- [Given entries]
*** Begin section ***
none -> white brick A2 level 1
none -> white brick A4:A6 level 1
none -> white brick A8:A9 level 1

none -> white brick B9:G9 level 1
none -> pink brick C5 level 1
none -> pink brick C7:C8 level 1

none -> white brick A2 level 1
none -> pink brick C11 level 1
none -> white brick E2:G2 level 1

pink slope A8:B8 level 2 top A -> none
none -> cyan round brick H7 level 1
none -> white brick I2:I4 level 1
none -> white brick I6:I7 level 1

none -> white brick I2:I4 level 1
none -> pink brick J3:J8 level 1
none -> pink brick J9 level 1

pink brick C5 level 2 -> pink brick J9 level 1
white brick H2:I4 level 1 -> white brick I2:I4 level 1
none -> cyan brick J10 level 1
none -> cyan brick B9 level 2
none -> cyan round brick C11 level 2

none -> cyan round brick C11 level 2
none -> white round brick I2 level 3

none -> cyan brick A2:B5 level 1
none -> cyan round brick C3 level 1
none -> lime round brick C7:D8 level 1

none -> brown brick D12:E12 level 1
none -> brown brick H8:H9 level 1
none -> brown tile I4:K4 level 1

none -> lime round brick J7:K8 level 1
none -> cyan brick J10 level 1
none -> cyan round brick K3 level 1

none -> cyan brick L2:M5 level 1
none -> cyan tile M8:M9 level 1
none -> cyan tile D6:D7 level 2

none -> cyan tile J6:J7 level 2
*** End section ***
- [Task goal] Repeat back the listing above exactly, including every line.

- [Response to this exercise]
none -> white brick A2 level 1
none -> white brick A4:A6 level 1
none -> white brick A8:A9 level 1

none -> white brick B9:G9 level 1
none -> pink brick C5 level 1
none -> pink brick C7:C8 level 1

none -> white brick A2 level 1
none -> pink brick C11 level 1
none -> white brick E2:G2 level 1

pink slope A8:B8 level 2 top A -> none
none -> cyan round brick H7 level 1
none -> white brick I2:I4 level 1
none -> white brick I6:I7 level 1

none -> white brick I2:I4 level 1
none -> pink brick J3:J8 level 1
none -> pink brick J9 level 1

pink brick C5 level 2 -> pink brick J9 level 1
white brick H2:I4 level 1 -> white brick I2:I4 level 1
none -> cyan brick J10 level 1
none -> cyan brick B9 level 2
none -> cyan round brick C11 level 2

none -> cyan round brick C11 level 2
none -> white round brick I2 level 3

none -> cyan brick A2:B5 level 1
none -> cyan round brick C3 level 1
none -> lime round brick C7:D8 level 1

none -> brown brick D12:E12 level 1
none -> brown brick H8:H9 level 1
none -> brown tile I4:K4 level 1

none -> lime round brick J7:K8 level 1
none -> cyan brick J10 level 1
none -> cyan round brick K3 level 1

none -> cyan brick L2:M5 level 1
none -> cyan tile M8:M9 level 1
none -> cyan tile D6:D7 level 2

none -> cyan tile J6:J7 level 2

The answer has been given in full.